**Your task:** Lines from the one containing "red_fork, moved" through the last line of the data are to be returned exactly, both ends included, minus any pictures.

**Task inputs:**
########
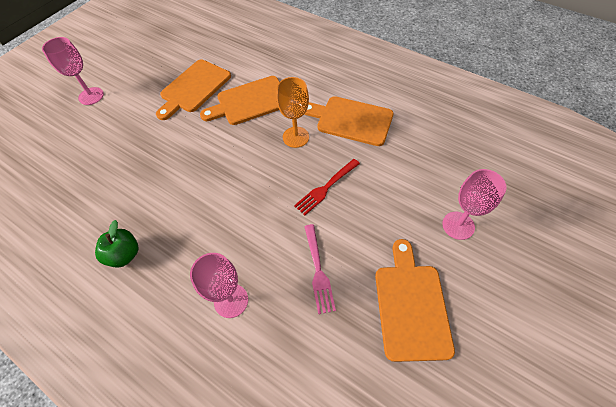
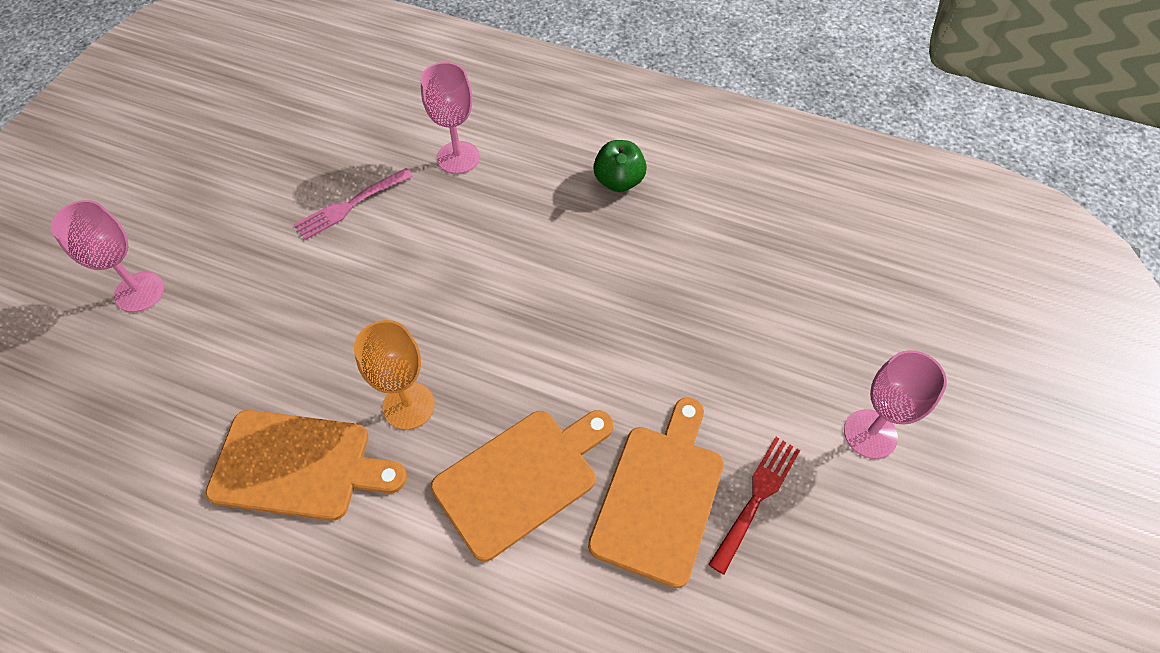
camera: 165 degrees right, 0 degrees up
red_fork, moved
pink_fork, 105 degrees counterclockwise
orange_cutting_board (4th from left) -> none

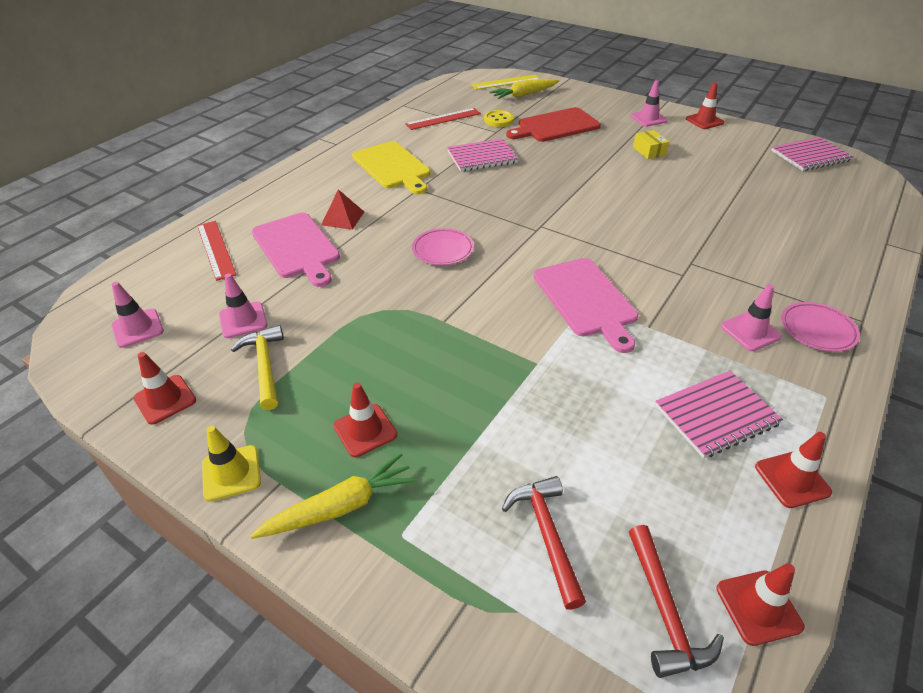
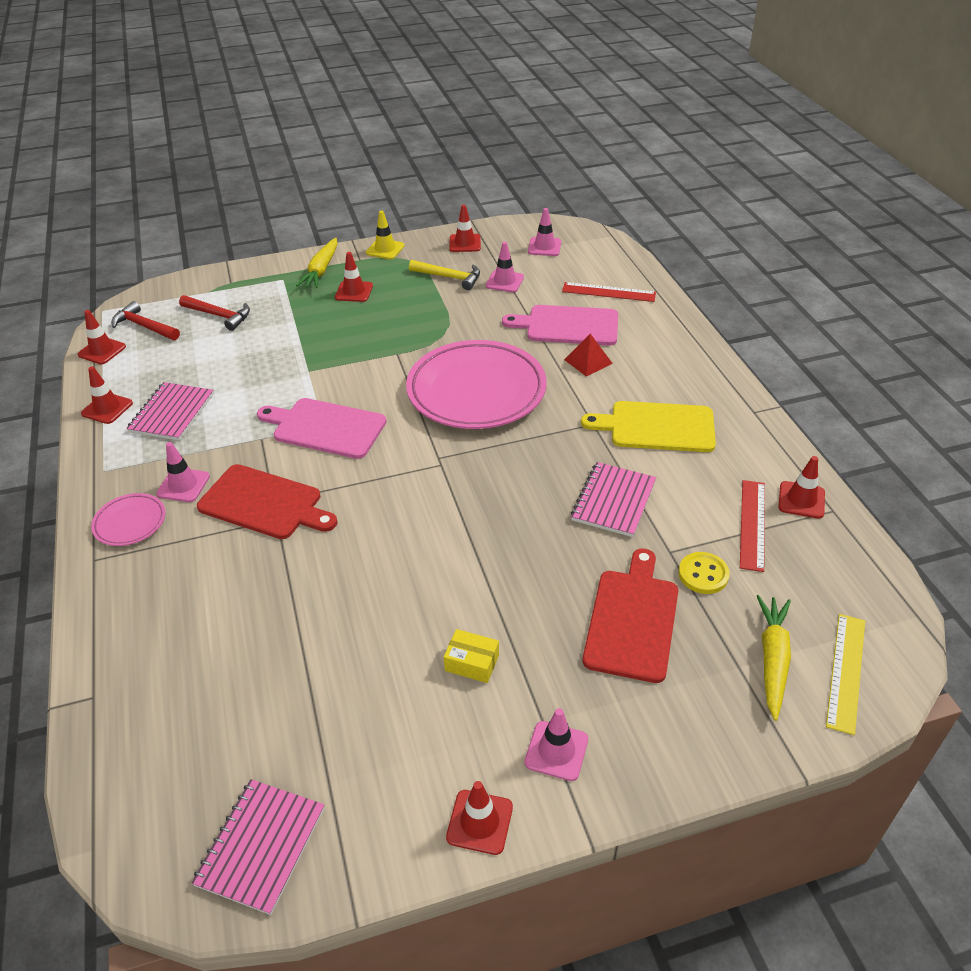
camera: 130 degrees right, 0 degrees up
pink_plate (1st from left in the first image) -> pink_plate (2nd from left), x2.24
none -> red_cutting_board (1st from left)
none -> red_traffic_cone (6th from left)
########
**Response to the task:**
red_fork, moved
pink_fork, 105 degrees counterclockwise
orange_cutting_board (4th from left) -> none

camera: 130 degrees right, 0 degrees up
pink_plate (1st from left in the first image) -> pink_plate (2nd from left), x2.24
none -> red_cutting_board (1st from left)
none -> red_traffic_cone (6th from left)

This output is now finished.